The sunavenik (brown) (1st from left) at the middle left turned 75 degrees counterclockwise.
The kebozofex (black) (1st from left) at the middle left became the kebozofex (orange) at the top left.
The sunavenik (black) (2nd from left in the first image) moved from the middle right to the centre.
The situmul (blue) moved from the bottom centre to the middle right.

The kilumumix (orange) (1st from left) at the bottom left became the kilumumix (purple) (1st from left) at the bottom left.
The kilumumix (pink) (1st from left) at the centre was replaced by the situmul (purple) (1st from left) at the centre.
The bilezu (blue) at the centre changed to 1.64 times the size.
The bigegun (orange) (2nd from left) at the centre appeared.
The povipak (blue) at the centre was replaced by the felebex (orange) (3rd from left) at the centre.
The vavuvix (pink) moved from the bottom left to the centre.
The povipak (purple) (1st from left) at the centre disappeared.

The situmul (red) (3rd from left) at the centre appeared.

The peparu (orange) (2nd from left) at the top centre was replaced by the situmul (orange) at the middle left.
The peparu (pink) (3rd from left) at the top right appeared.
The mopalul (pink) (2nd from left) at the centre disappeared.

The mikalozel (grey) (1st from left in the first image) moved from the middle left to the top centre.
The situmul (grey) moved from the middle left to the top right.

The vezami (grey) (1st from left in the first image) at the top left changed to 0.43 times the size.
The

Work order
When the word "sunavenik" shows up in a line of the entries, pull that line out.

Solution to this problem
The sunavenik (brown) (1st from left) at the middle left turned 75 degrees counterclockwise.
The sunavenik (black) (2nd from left in the first image) moved from the middle right to the centre.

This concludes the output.